++++ Material to process
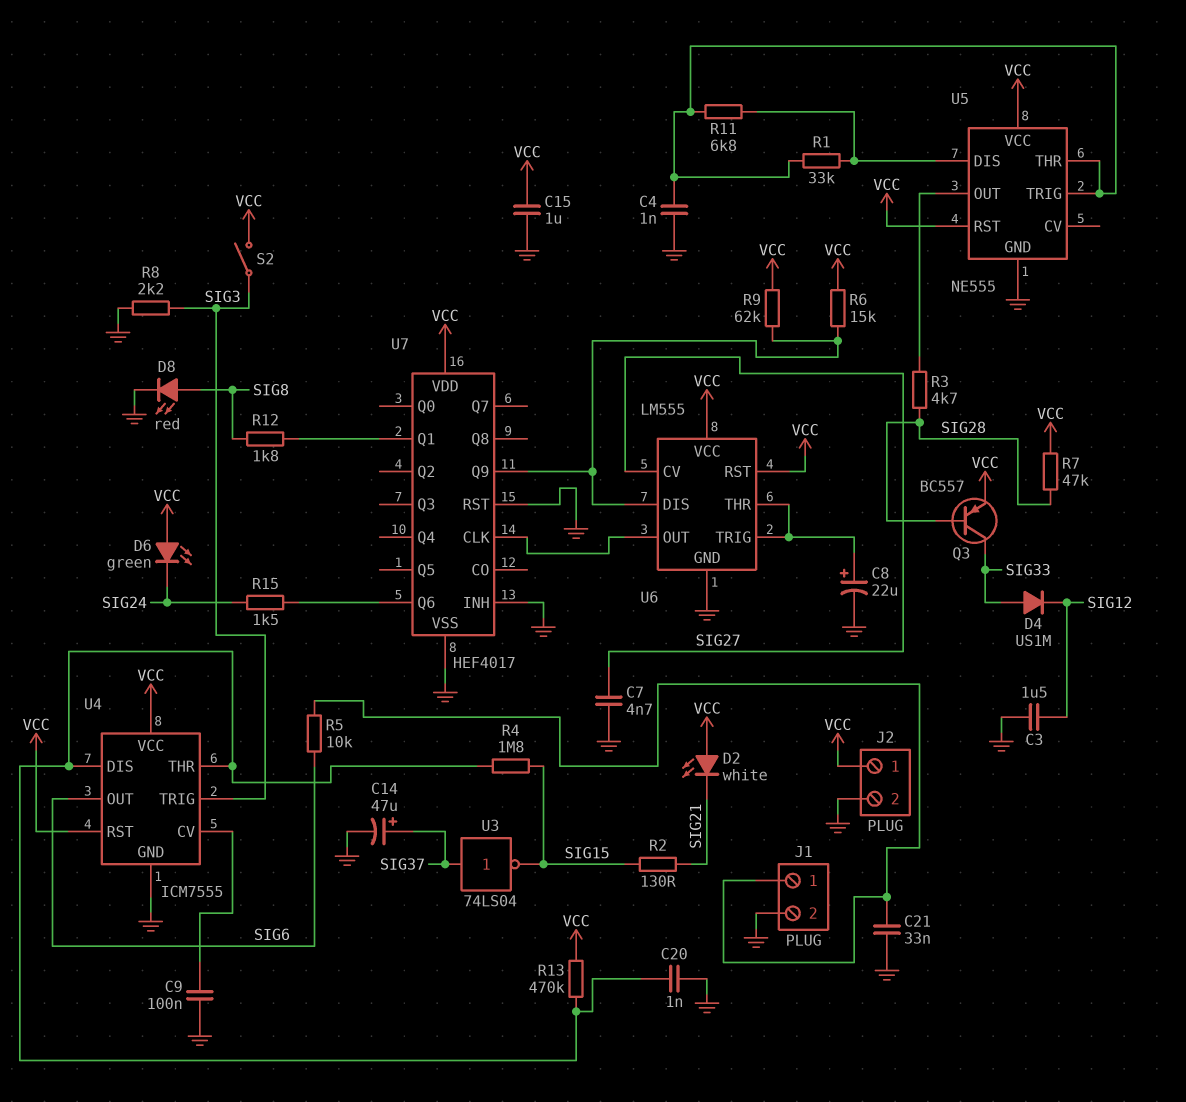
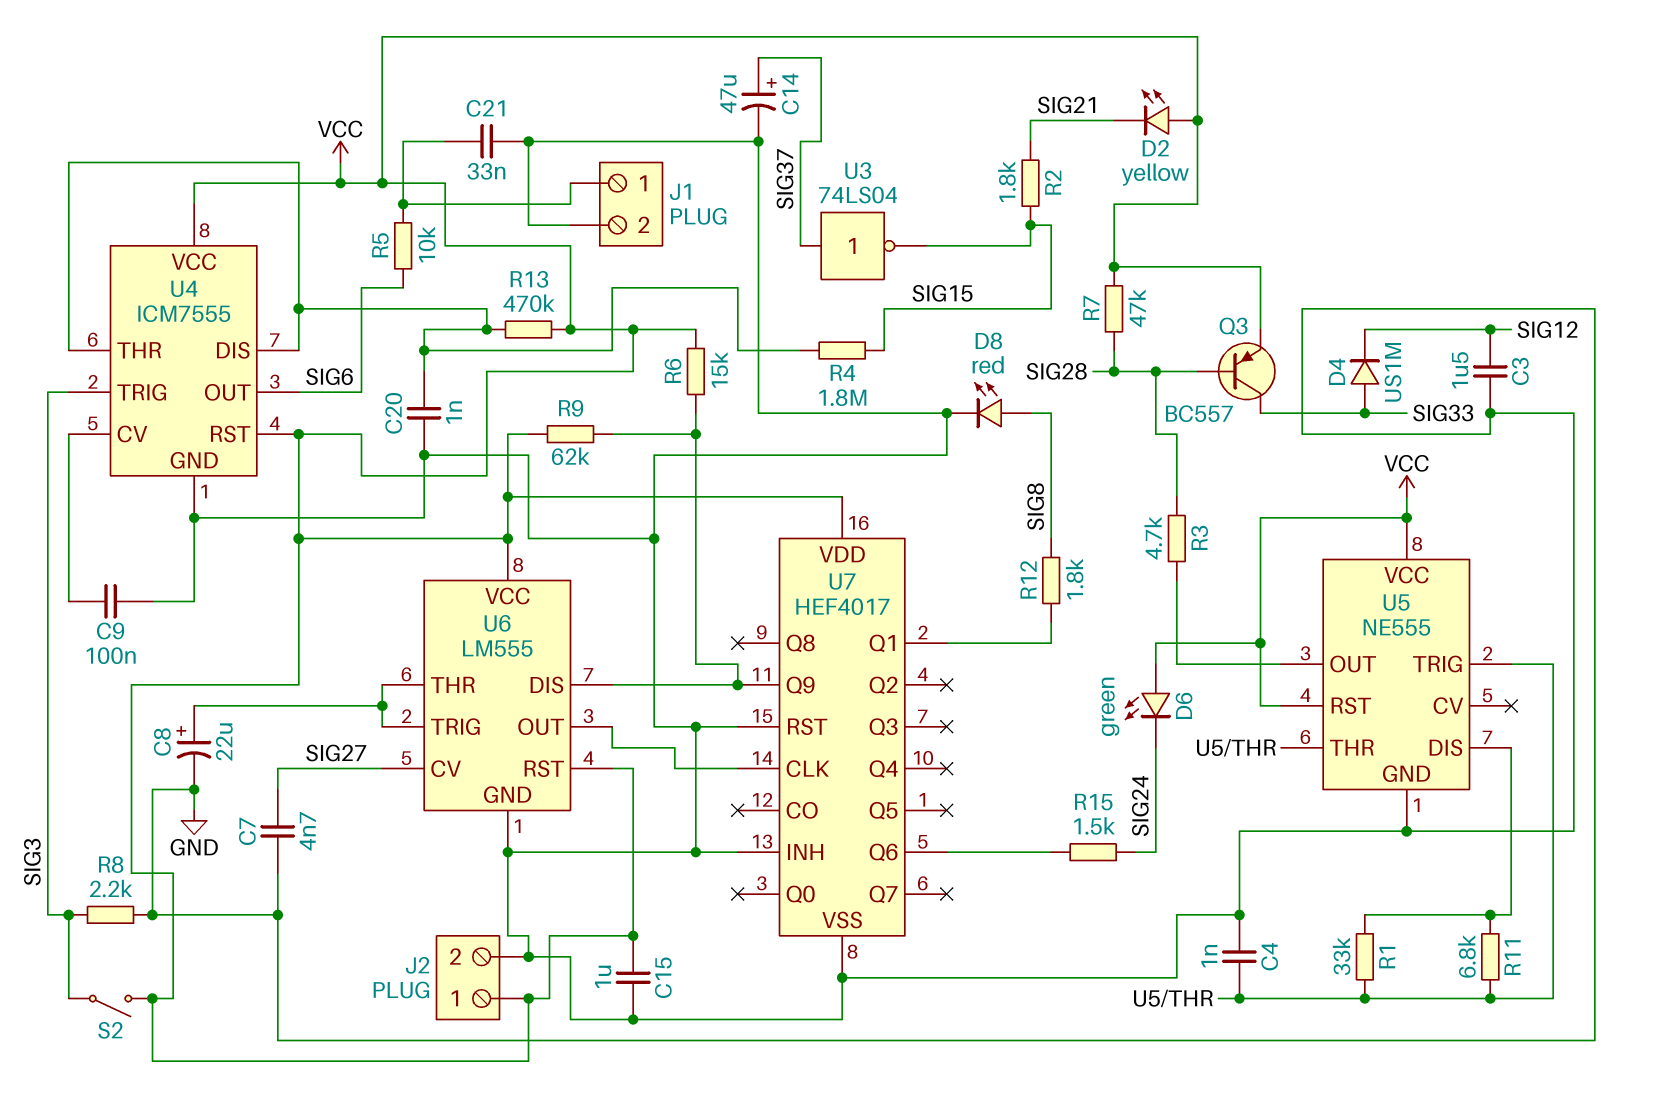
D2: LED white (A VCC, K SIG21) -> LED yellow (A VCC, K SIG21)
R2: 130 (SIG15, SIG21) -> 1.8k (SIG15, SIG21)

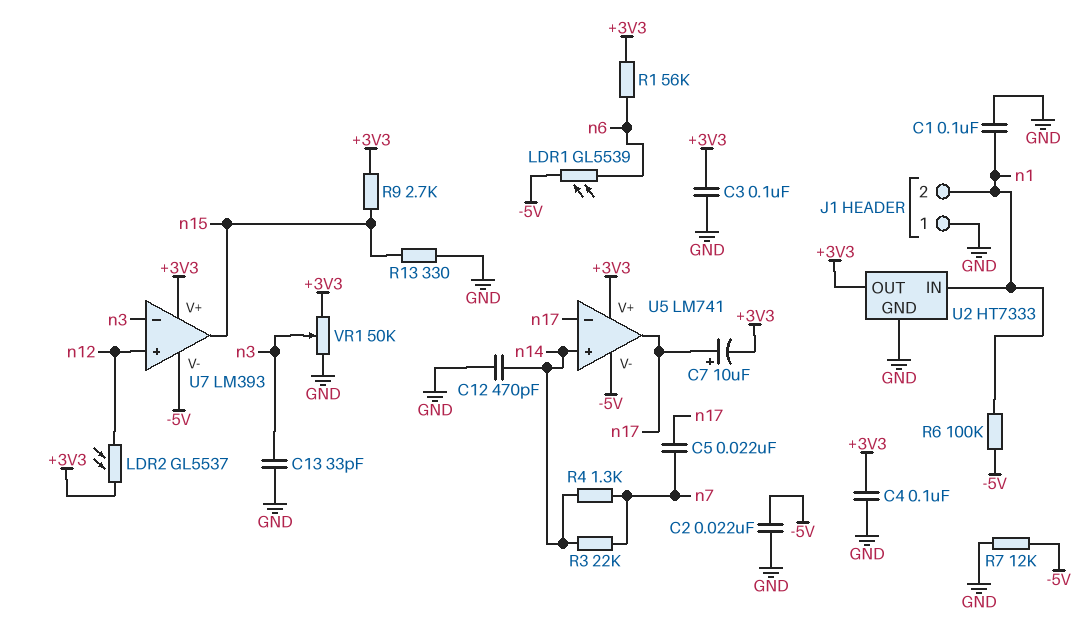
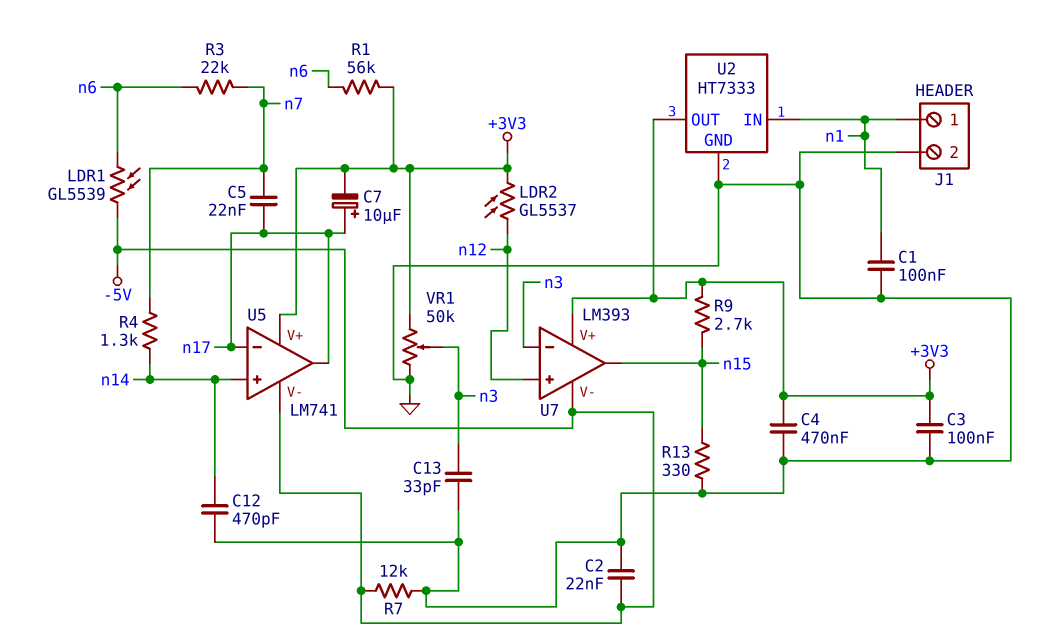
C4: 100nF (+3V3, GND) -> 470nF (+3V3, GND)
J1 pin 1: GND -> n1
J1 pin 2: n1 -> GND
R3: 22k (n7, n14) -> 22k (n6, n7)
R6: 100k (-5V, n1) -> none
++++++++
- _What the task asks_
Reproduce exactly the line bearing "J1 pin 1: GND -> n1" and all the lines that come after it in the records above; add nothing.

- _Task solution_
J1 pin 1: GND -> n1
J1 pin 2: n1 -> GND
R3: 22k (n7, n14) -> 22k (n6, n7)
R6: 100k (-5V, n1) -> none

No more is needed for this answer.